▸ Stored entries:
+===+

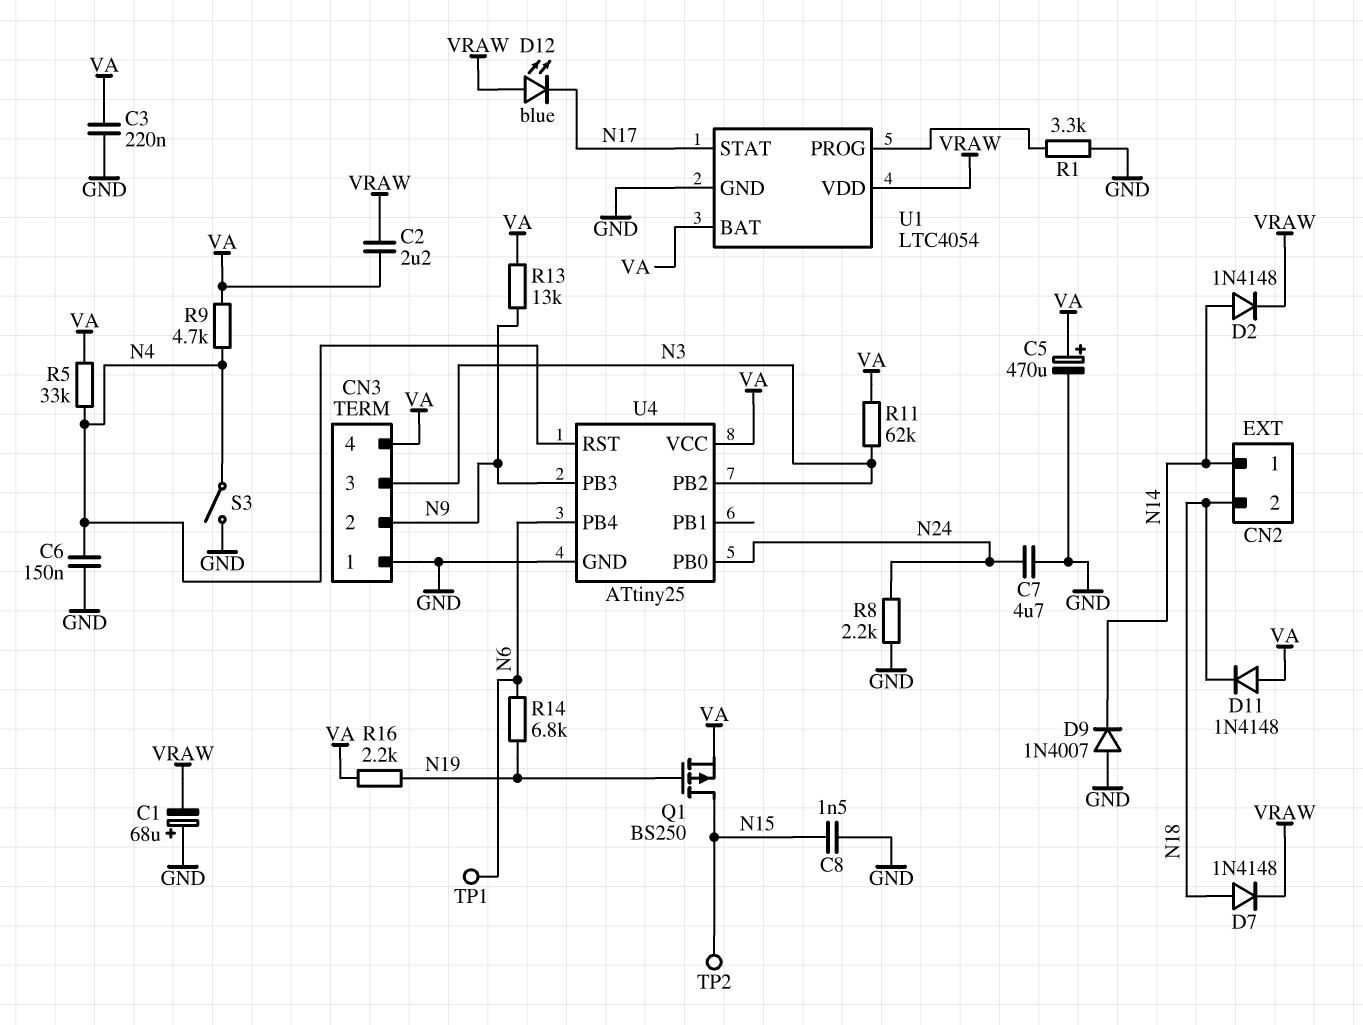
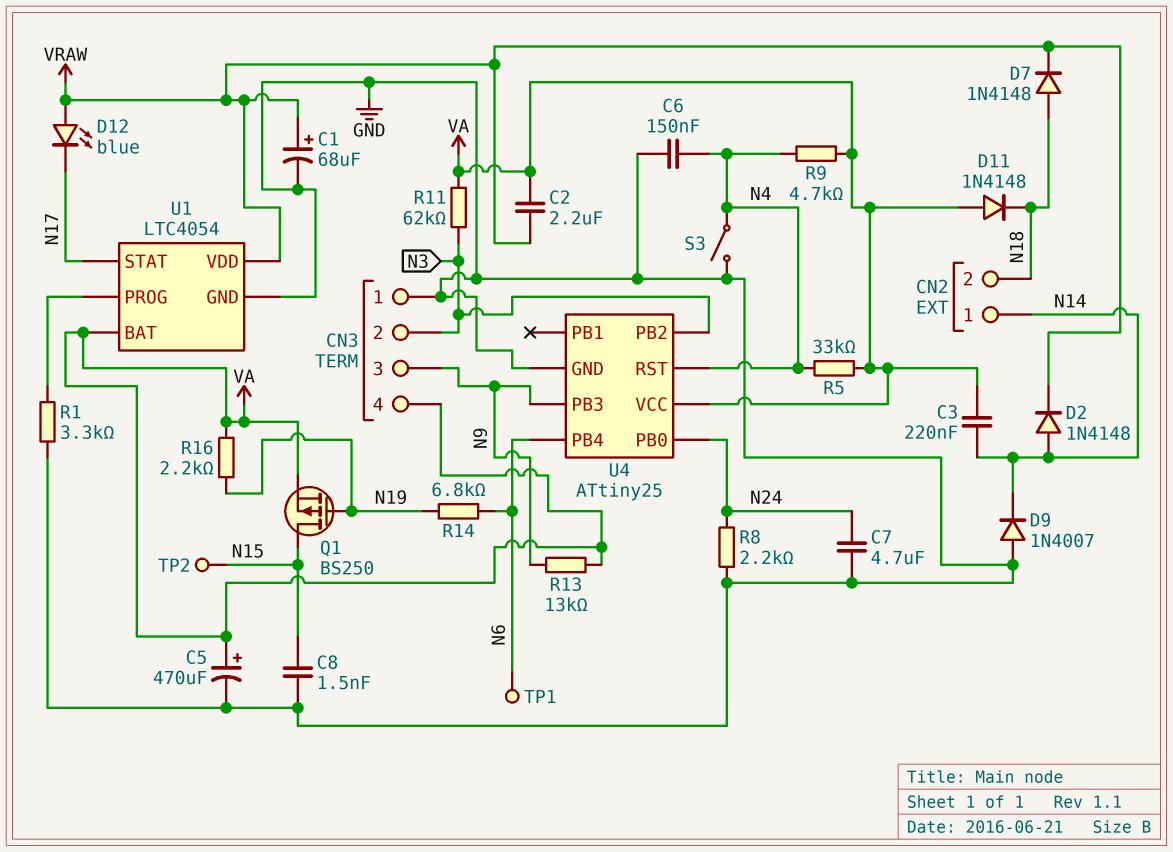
C1: 68uF (plus GND, minus VRAW) -> 68uF (plus VRAW, minus GND)
C3: 220nF (GND, VA) -> 220nF (N14, VA)
CN3 pin 2: N9 -> N3
CN3 pin 3: N3 -> N9

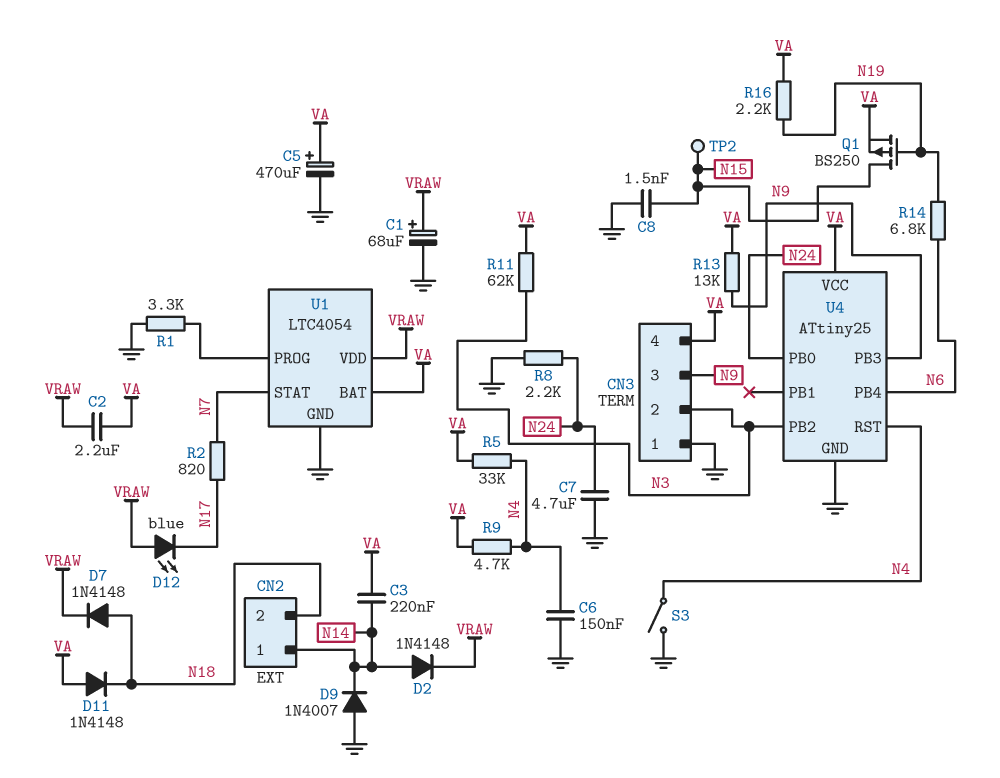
R2: none -> 820 (N7, N17)
TP1: test point (N6) -> none
U1 pin STAT: N17 -> N7

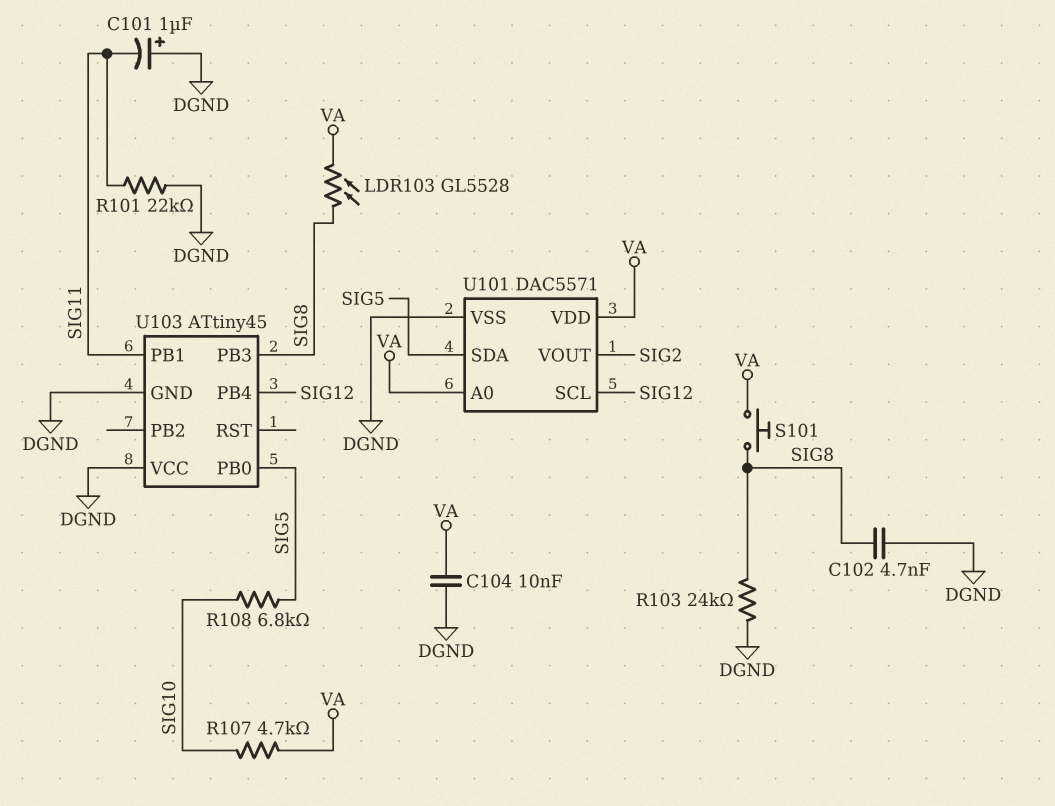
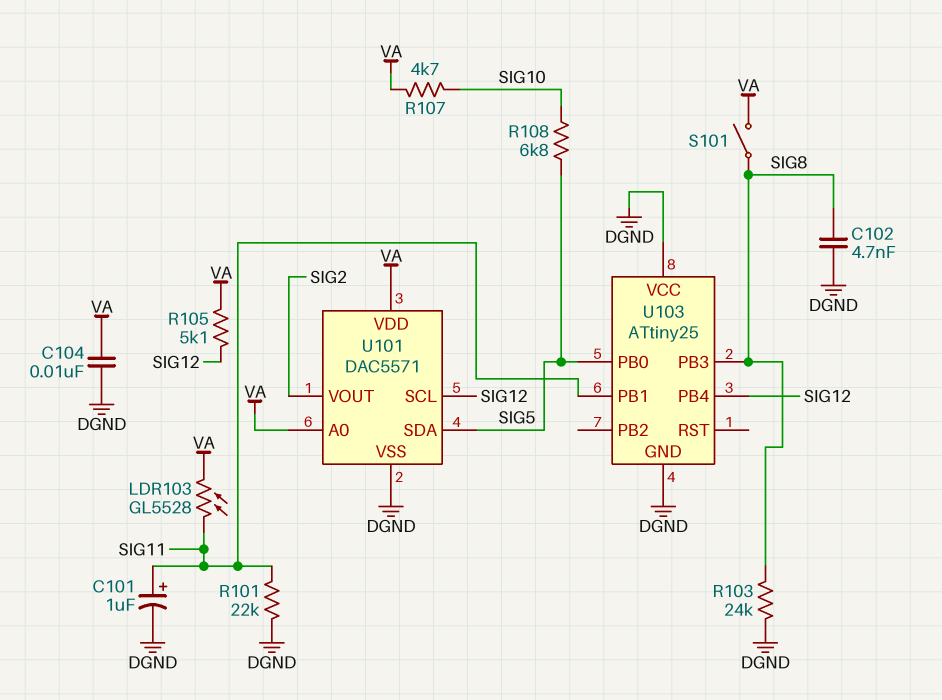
C101: 1uF (plus DGND, minus SIG11) -> 1uF (plus SIG11, minus DGND)
LDR103: GL5528 (SIG8, VA) -> GL5528 (SIG11, VA)
R105: none -> 5.1k (SIG12, VA)
S101: button (SIG8, VA) -> switch (SIG8, VA)
U103: ATtiny45 -> ATtiny25

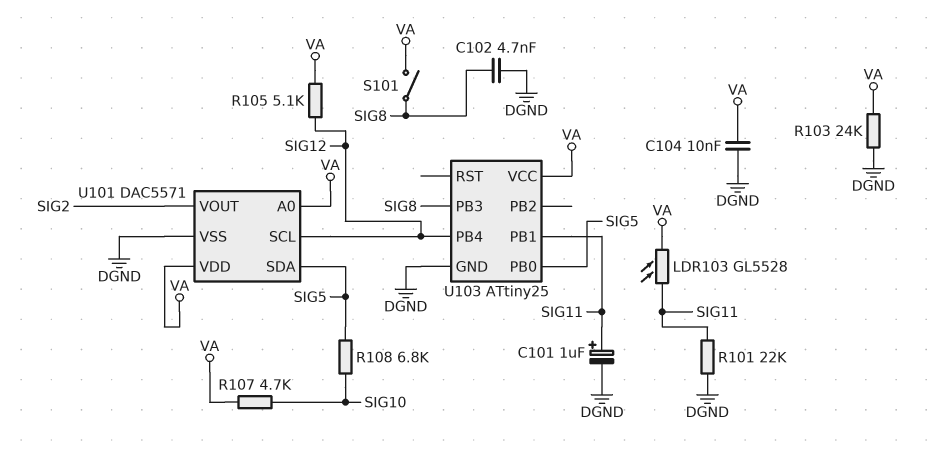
R103: 24k (DGND, SIG8) -> 24k (DGND, VA)
U103 pin VCC: DGND -> VA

+===+

▸ Task brief:
Write out exactly the lines beginning with the line that holds "R105: none -> 5.1k (SIG12, VA)" and ending with the final line of the data, both ends included, without the pictures.

▸ Completed exercise:
R105: none -> 5.1k (SIG12, VA)
S101: button (SIG8, VA) -> switch (SIG8, VA)
U103: ATtiny45 -> ATtiny25

R103: 24k (DGND, SIG8) -> 24k (DGND, VA)
U103 pin VCC: DGND -> VA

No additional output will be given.